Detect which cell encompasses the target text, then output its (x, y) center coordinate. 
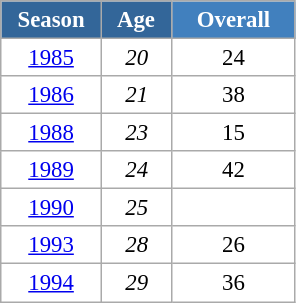
26 (234, 245)
21 (136, 95)
29 (136, 283)
1994 (52, 283)
Age (136, 20)
28 (136, 245)
15 (234, 133)
25 (136, 208)
1989 (52, 170)
1990 (52, 208)
38 (234, 95)
Overall (234, 20)
1993 (52, 245)
42 (234, 170)
1988 (52, 133)
Season (52, 20)
1985 (52, 58)
36 (234, 283)
23 (136, 133)
1986 (52, 95)
20 (136, 58)
Pinpoint the cell where the given text exists, returning its [x, y] midpoint coordinate. 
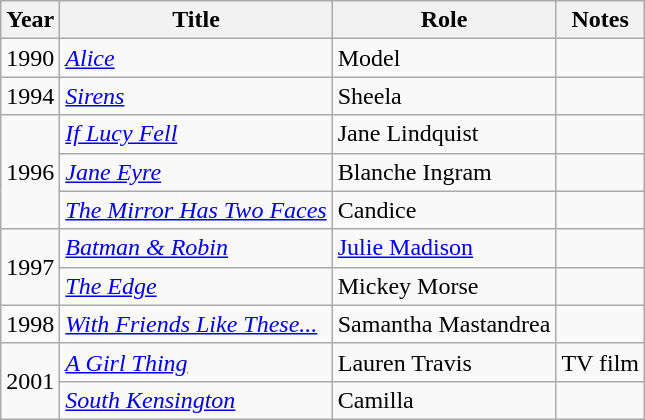
Role [444, 20]
Sheela [444, 96]
If Lucy Fell [196, 134]
Sirens [196, 96]
Title [196, 20]
2001 [30, 381]
The Mirror Has Two Faces [196, 210]
Blanche Ingram [444, 172]
1990 [30, 58]
Lauren Travis [444, 362]
Camilla [444, 400]
Alice [196, 58]
1998 [30, 324]
Model [444, 58]
Jane Eyre [196, 172]
The Edge [196, 286]
1997 [30, 267]
Batman & Robin [196, 248]
Julie Madison [444, 248]
Candice [444, 210]
TV film [600, 362]
A Girl Thing [196, 362]
Samantha Mastandrea [444, 324]
South Kensington [196, 400]
Notes [600, 20]
1996 [30, 172]
Mickey Morse [444, 286]
Year [30, 20]
With Friends Like These... [196, 324]
Jane Lindquist [444, 134]
1994 [30, 96]
Return [x, y] of the center of cell containing provided text 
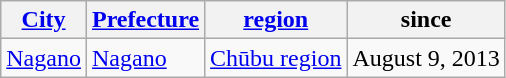
Chūbu region [276, 58]
City [44, 20]
Prefecture [145, 20]
August 9, 2013 [426, 58]
region [276, 20]
since [426, 20]
Capture the cell that displays the provided text and extract its (X, Y) central coordinate. 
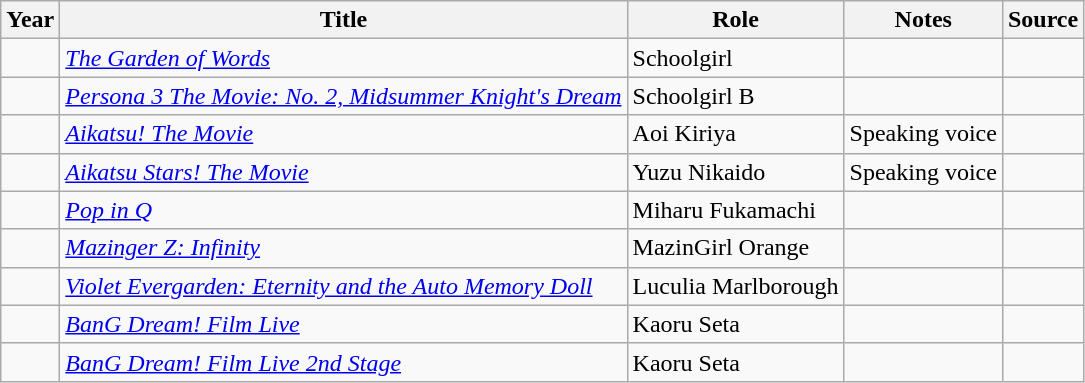
Pop in Q (344, 210)
Aoi Kiriya (736, 134)
Persona 3 The Movie: No. 2, Midsummer Knight's Dream (344, 96)
BanG Dream! Film Live (344, 324)
Source (1042, 20)
Miharu Fukamachi (736, 210)
Notes (923, 20)
Role (736, 20)
Schoolgirl B (736, 96)
Violet Evergarden: Eternity and the Auto Memory Doll (344, 286)
MazinGirl Orange (736, 248)
Aikatsu! The Movie (344, 134)
Year (30, 20)
The Garden of Words (344, 58)
Mazinger Z: Infinity (344, 248)
Title (344, 20)
Schoolgirl (736, 58)
Luculia Marlborough (736, 286)
Aikatsu Stars! The Movie (344, 172)
BanG Dream! Film Live 2nd Stage (344, 362)
Yuzu Nikaido (736, 172)
Scan for the cell matching the given text and deliver its [X, Y] coordinate at center. 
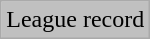
League record [76, 20]
Return (x, y) of the center of cell containing provided text 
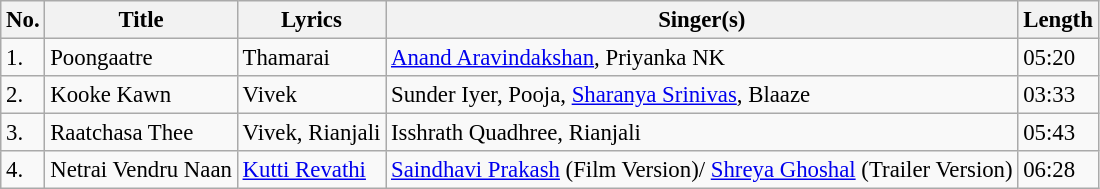
Anand Aravindakshan, Priyanka NK (702, 58)
3. (23, 133)
Netrai Vendru Naan (141, 170)
Vivek (311, 95)
Isshrath Quadhree, Rianjali (702, 133)
Vivek, Rianjali (311, 133)
Kutti Revathi (311, 170)
Kooke Kawn (141, 95)
2. (23, 95)
Raatchasa Thee (141, 133)
06:28 (1058, 170)
Sunder Iyer, Pooja, Sharanya Srinivas, Blaaze (702, 95)
05:20 (1058, 58)
Singer(s) (702, 20)
Title (141, 20)
03:33 (1058, 95)
Lyrics (311, 20)
05:43 (1058, 133)
Saindhavi Prakash (Film Version)/ Shreya Ghoshal (Trailer Version) (702, 170)
Length (1058, 20)
No. (23, 20)
1. (23, 58)
Poongaatre (141, 58)
4. (23, 170)
Thamarai (311, 58)
Capture the cell that displays the provided text and extract its [X, Y] central coordinate. 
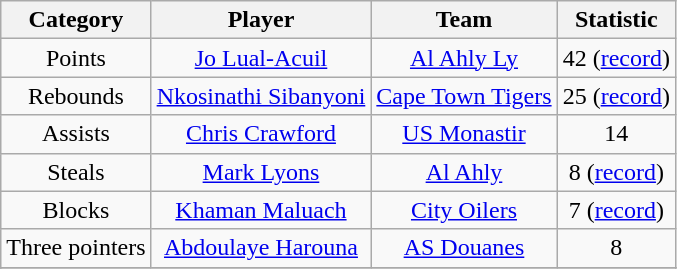
Chris Crawford [261, 134]
Blocks [76, 210]
14 [616, 134]
42 (record) [616, 58]
AS Douanes [464, 248]
Points [76, 58]
Abdoulaye Harouna [261, 248]
Statistic [616, 20]
Rebounds [76, 96]
Al Ahly [464, 172]
Team [464, 20]
US Monastir [464, 134]
Nkosinathi Sibanyoni [261, 96]
Assists [76, 134]
25 (record) [616, 96]
7 (record) [616, 210]
City Oilers [464, 210]
Category [76, 20]
Player [261, 20]
Three pointers [76, 248]
8 [616, 248]
Jo Lual-Acuil [261, 58]
8 (record) [616, 172]
Khaman Maluach [261, 210]
Al Ahly Ly [464, 58]
Mark Lyons [261, 172]
Steals [76, 172]
Cape Town Tigers [464, 96]
Locate the cell with the specified text and output its (X, Y) center coordinate. 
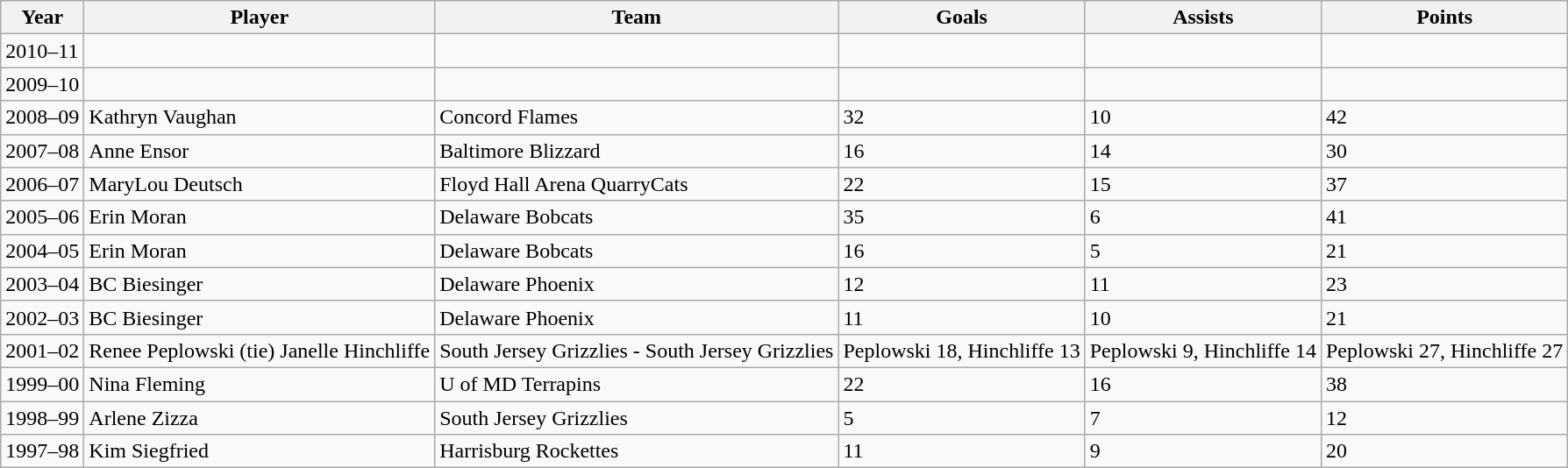
2004–05 (42, 251)
2008–09 (42, 118)
Peplowski 9, Hinchliffe 14 (1203, 351)
South Jersey Grizzlies - South Jersey Grizzlies (637, 351)
42 (1443, 118)
2005–06 (42, 217)
20 (1443, 452)
38 (1443, 384)
Peplowski 27, Hinchliffe 27 (1443, 351)
1999–00 (42, 384)
32 (961, 118)
1998–99 (42, 418)
Year (42, 18)
6 (1203, 217)
Peplowski 18, Hinchliffe 13 (961, 351)
MaryLou Deutsch (260, 184)
2002–03 (42, 317)
7 (1203, 418)
Assists (1203, 18)
South Jersey Grizzlies (637, 418)
Kathryn Vaughan (260, 118)
2007–08 (42, 151)
Nina Fleming (260, 384)
1997–98 (42, 452)
Goals (961, 18)
Concord Flames (637, 118)
Team (637, 18)
41 (1443, 217)
Player (260, 18)
U of MD Terrapins (637, 384)
2010–11 (42, 51)
2003–04 (42, 284)
14 (1203, 151)
Arlene Zizza (260, 418)
2006–07 (42, 184)
30 (1443, 151)
2009–10 (42, 84)
Renee Peplowski (tie) Janelle Hinchliffe (260, 351)
Harrisburg Rockettes (637, 452)
Anne Ensor (260, 151)
Kim Siegfried (260, 452)
Points (1443, 18)
35 (961, 217)
15 (1203, 184)
23 (1443, 284)
Floyd Hall Arena QuarryCats (637, 184)
37 (1443, 184)
9 (1203, 452)
2001–02 (42, 351)
Baltimore Blizzard (637, 151)
For the text-containing cell, return its midpoint in [x, y] coordinate format. 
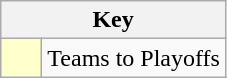
Teams to Playoffs [134, 58]
Key [114, 20]
Return the (X, Y) coordinate for the center point of the cell that contains the specified text.  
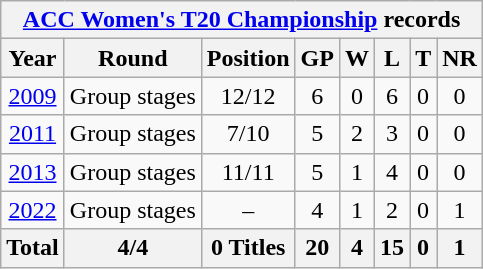
GP (317, 58)
W (356, 58)
L (392, 58)
T (424, 58)
12/12 (248, 96)
Round (132, 58)
20 (317, 248)
2022 (33, 210)
0 Titles (248, 248)
– (248, 210)
ACC Women's T20 Championship records (242, 20)
2013 (33, 172)
Total (33, 248)
2009 (33, 96)
Position (248, 58)
2011 (33, 134)
3 (392, 134)
11/11 (248, 172)
7/10 (248, 134)
Year (33, 58)
NR (460, 58)
4/4 (132, 248)
15 (392, 248)
Locate the cell with the specified text and output its (x, y) center coordinate. 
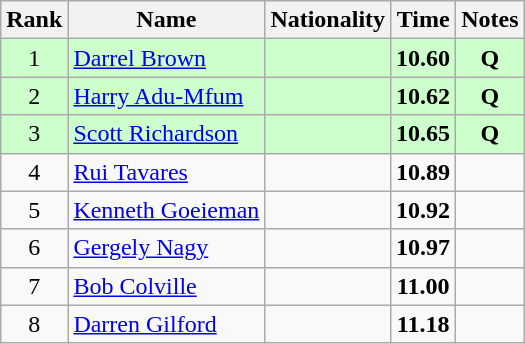
6 (34, 248)
7 (34, 286)
10.62 (424, 96)
Harry Adu-Mfum (166, 96)
Bob Colville (166, 286)
Darren Gilford (166, 324)
Scott Richardson (166, 134)
Kenneth Goeieman (166, 210)
2 (34, 96)
4 (34, 172)
10.97 (424, 248)
Darrel Brown (166, 58)
Notes (490, 20)
1 (34, 58)
Rui Tavares (166, 172)
5 (34, 210)
Rank (34, 20)
10.89 (424, 172)
Time (424, 20)
Nationality (328, 20)
11.18 (424, 324)
10.65 (424, 134)
8 (34, 324)
11.00 (424, 286)
10.60 (424, 58)
3 (34, 134)
Name (166, 20)
Gergely Nagy (166, 248)
10.92 (424, 210)
Return the [x, y] coordinate for the center point of the cell that contains the specified text.  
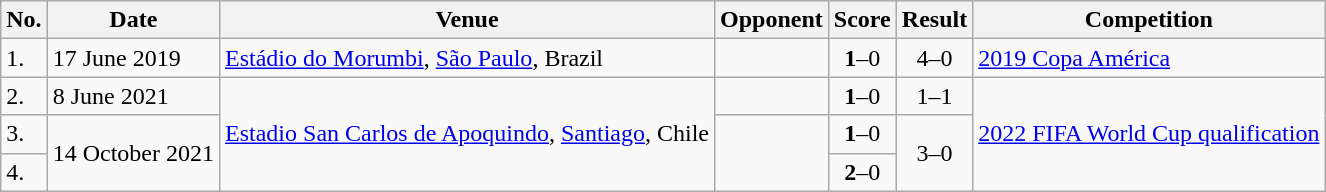
2. [24, 96]
8 June 2021 [133, 96]
1–1 [934, 96]
Estádio do Morumbi, São Paulo, Brazil [468, 58]
3–0 [934, 153]
3. [24, 134]
Date [133, 20]
Result [934, 20]
2019 Copa América [1149, 58]
Estadio San Carlos de Apoquindo, Santiago, Chile [468, 134]
2–0 [862, 172]
4–0 [934, 58]
1. [24, 58]
Competition [1149, 20]
Score [862, 20]
4. [24, 172]
14 October 2021 [133, 153]
2022 FIFA World Cup qualification [1149, 134]
Opponent [772, 20]
Venue [468, 20]
No. [24, 20]
17 June 2019 [133, 58]
Extract the [x, y] coordinate from the center of the cell holding the provided text.  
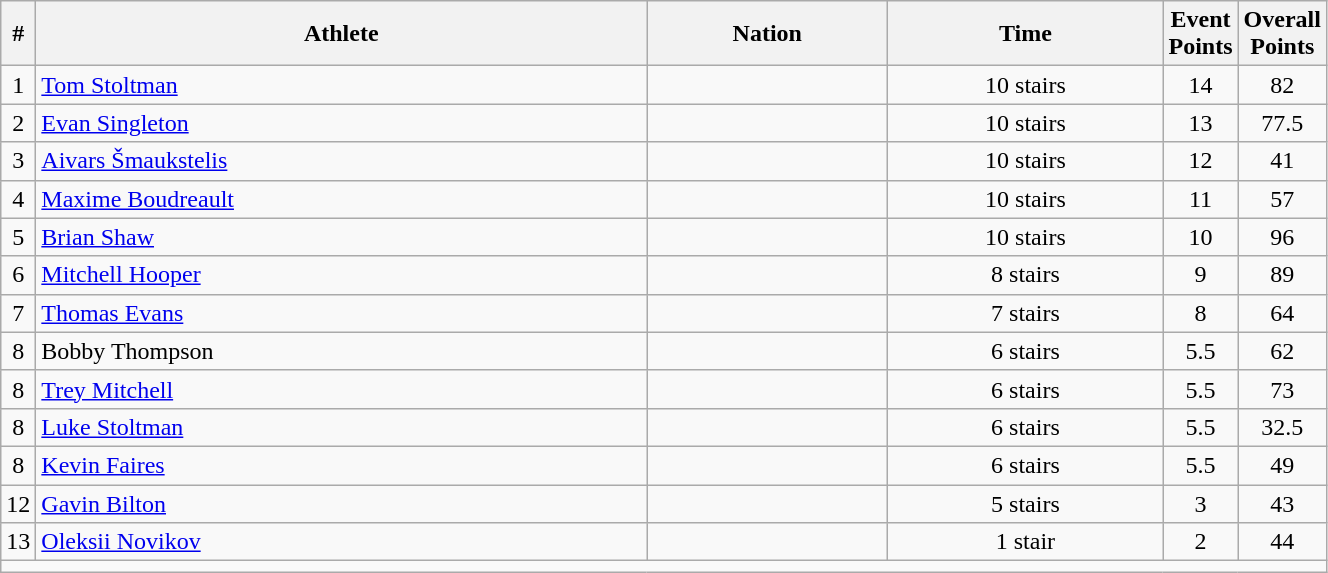
Overall Points [1282, 34]
77.5 [1282, 123]
6 [18, 275]
89 [1282, 275]
82 [1282, 85]
43 [1282, 503]
Bobby Thompson [342, 351]
44 [1282, 542]
5 [18, 237]
Athlete [342, 34]
7 [18, 313]
32.5 [1282, 427]
Gavin Bilton [342, 503]
1 stair [1026, 542]
49 [1282, 465]
5 stairs [1026, 503]
64 [1282, 313]
Event Points [1200, 34]
Trey Mitchell [342, 389]
41 [1282, 161]
11 [1200, 199]
Time [1026, 34]
Kevin Faires [342, 465]
Thomas Evans [342, 313]
62 [1282, 351]
57 [1282, 199]
14 [1200, 85]
7 stairs [1026, 313]
10 [1200, 237]
Oleksii Novikov [342, 542]
Mitchell Hooper [342, 275]
Evan Singleton [342, 123]
# [18, 34]
96 [1282, 237]
Nation [768, 34]
8 stairs [1026, 275]
73 [1282, 389]
4 [18, 199]
Tom Stoltman [342, 85]
9 [1200, 275]
Aivars Šmaukstelis [342, 161]
Maxime Boudreault [342, 199]
1 [18, 85]
Luke Stoltman [342, 427]
Brian Shaw [342, 237]
Detect which cell encompasses the target text, then output its (x, y) center coordinate. 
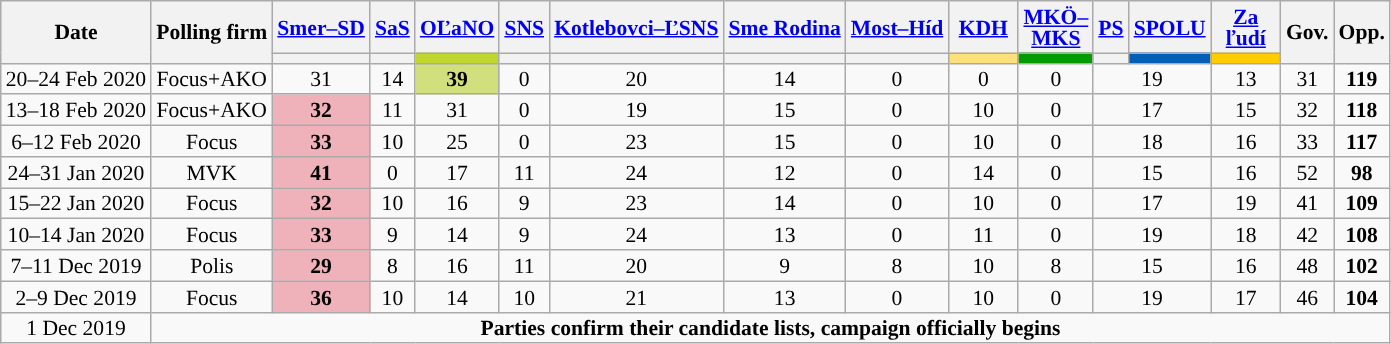
102 (1362, 266)
MVK (212, 172)
Polis (212, 266)
Kotlebovci–ĽSNS (636, 27)
39 (457, 78)
24–31 Jan 2020 (76, 172)
SNS (524, 27)
MKÖ–MKS (1056, 27)
Gov. (1308, 32)
104 (1362, 296)
SaS (392, 27)
12 (785, 172)
7–11 Dec 2019 (76, 266)
20–24 Feb 2020 (76, 78)
15–22 Jan 2020 (76, 204)
Most–Híd (897, 27)
42 (1308, 234)
108 (1362, 234)
Opp. (1362, 32)
OĽaNO (457, 27)
Parties confirm their candidate lists, campaign officially begins (770, 328)
Sme Rodina (785, 27)
SPOLU (1170, 27)
Date (76, 32)
Smer–SD (321, 27)
46 (1308, 296)
KDH (983, 27)
36 (321, 296)
119 (1362, 78)
52 (1308, 172)
98 (1362, 172)
29 (321, 266)
10–14 Jan 2020 (76, 234)
117 (1362, 142)
13–18 Feb 2020 (76, 110)
2–9 Dec 2019 (76, 296)
Polling firm (212, 32)
48 (1308, 266)
Za ľudí (1246, 27)
21 (636, 296)
118 (1362, 110)
109 (1362, 204)
PS (1110, 27)
1 Dec 2019 (76, 328)
6–12 Feb 2020 (76, 142)
25 (457, 142)
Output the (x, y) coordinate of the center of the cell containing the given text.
────────────────────
Set exercise:
Return everything in the records from the line containing "Role [444, 20]" down to the line containing "Y) central coordinate.", both lines included, character for character. Leave the pictures out.

Answer to the problem:
Role [444, 20]
Sheela [444, 96]
If Lucy Fell [196, 134]
Sirens [196, 96]
Title [196, 20]
2001 [30, 381]
The Mirror Has Two Faces [196, 210]
Blanche Ingram [444, 172]
1990 [30, 58]
Lauren Travis [444, 362]
Camilla [444, 400]
Alice [196, 58]
1998 [30, 324]
Model [444, 58]
Jane Eyre [196, 172]
The Edge [196, 286]
1997 [30, 267]
Batman & Robin [196, 248]
Julie Madison [444, 248]
Candice [444, 210]
TV film [600, 362]
A Girl Thing [196, 362]
Samantha Mastandrea [444, 324]
South Kensington [196, 400]
Notes [600, 20]
1996 [30, 172]
Mickey Morse [444, 286]
Year [30, 20]
With Friends Like These... [196, 324]
Jane Lindquist [444, 134]
1994 [30, 96]
Return [x, y] of the center of cell containing provided text 
Chūbu region [276, 58]
City [44, 20]
Prefecture [145, 20]
August 9, 2013 [426, 58]
region [276, 20]
since [426, 20]
Capture the cell that displays the provided text and extract its (X, Y) central coordinate. 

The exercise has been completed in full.